→ EXERCISE OBJECTIVE
Any picture in the range stays out of the copy; retype exactly the lines from the one with "Someone carried the" to the end of the listing.

→ THE DATA
..............................

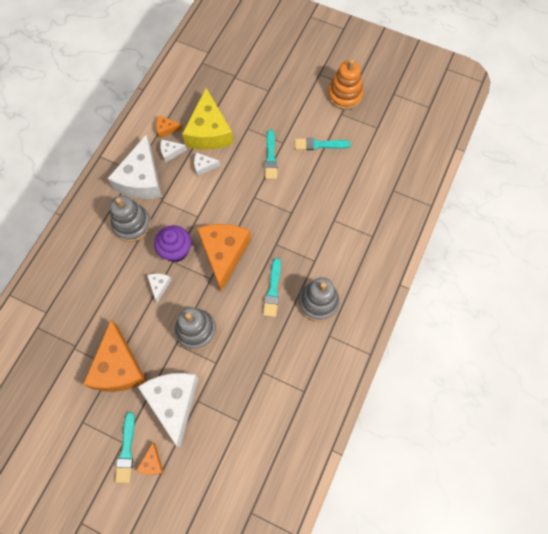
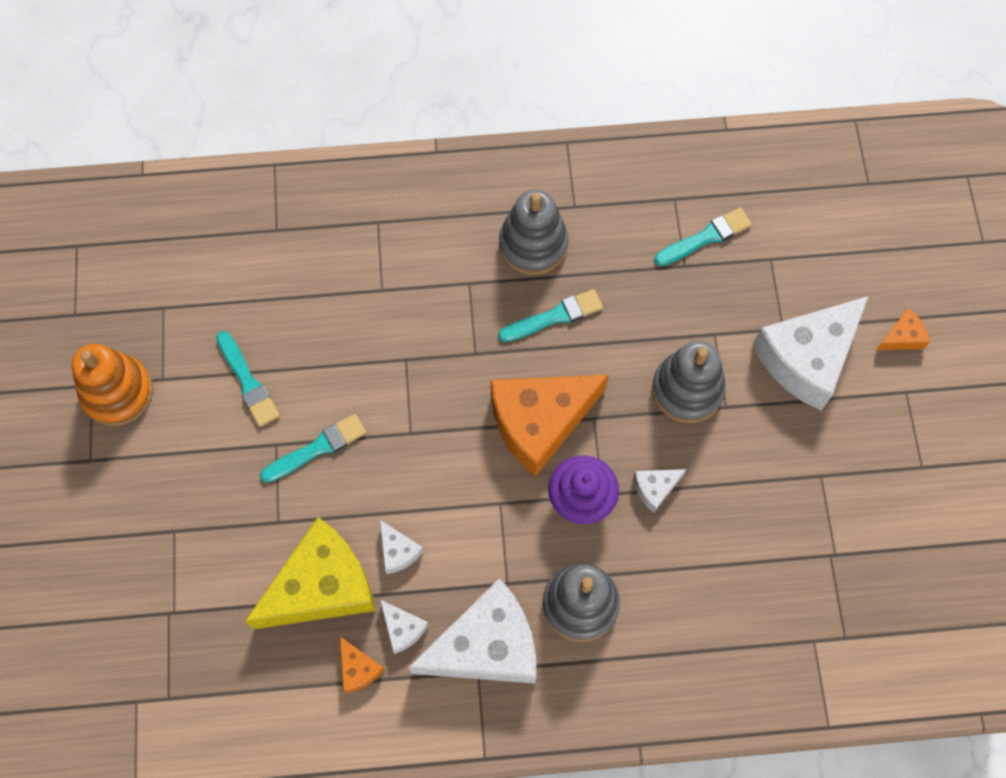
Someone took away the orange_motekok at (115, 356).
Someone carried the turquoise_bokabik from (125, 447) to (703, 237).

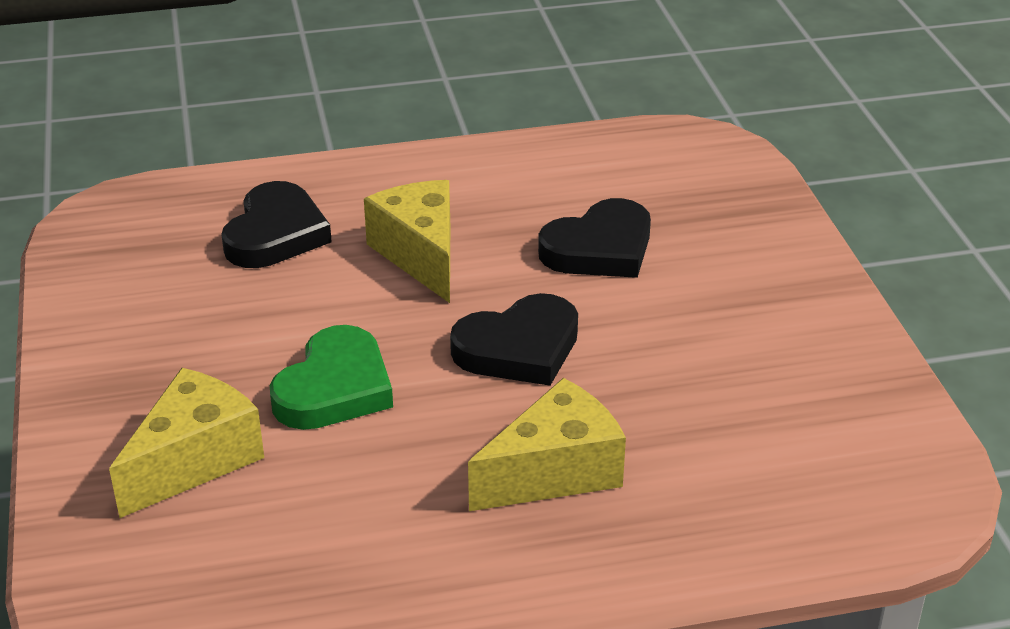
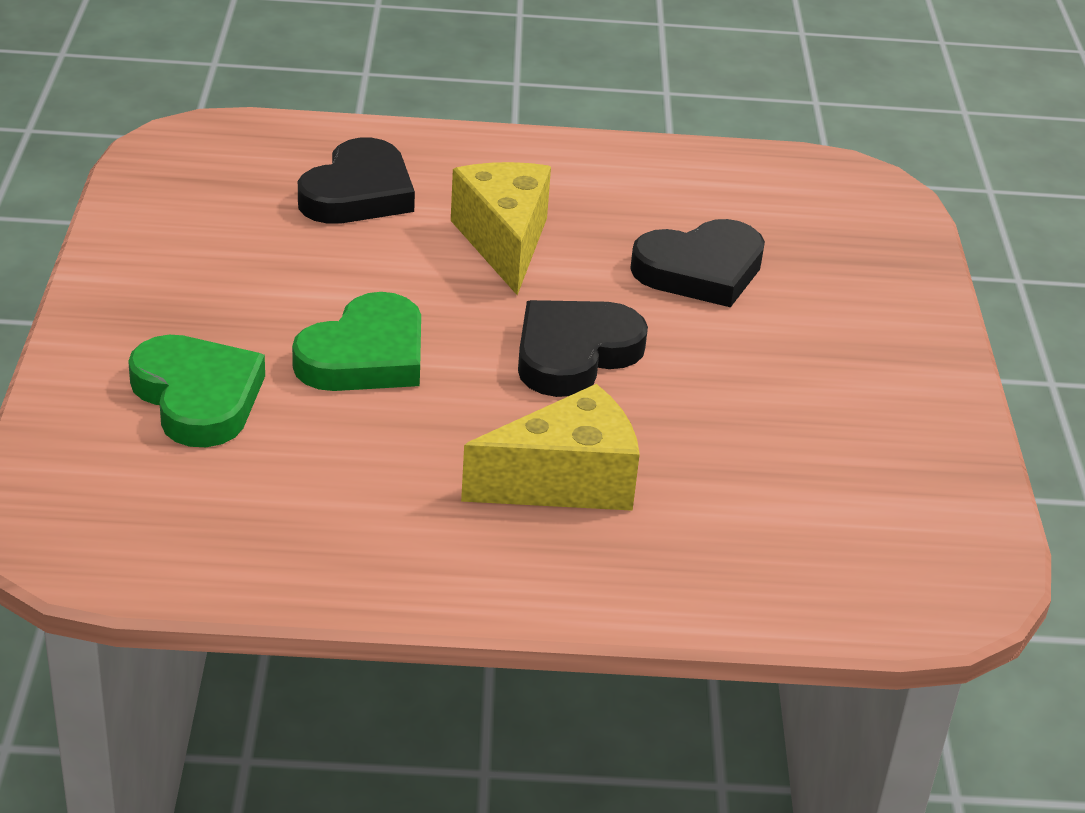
Someone swapped the yellow_motekok at (186, 443) for the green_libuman at (196, 391).
Someone rotated the black_libuman at (514, 339) by 150 degrees clockwise.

..............................

→ RESULT OF THIS TASK
Someone carried the turquoise_bokabik from (125, 447) to (703, 237).

Someone swapped the yellow_motekok at (186, 443) for the green_libuman at (196, 391).
Someone rotated the black_libuman at (514, 339) by 150 degrees clockwise.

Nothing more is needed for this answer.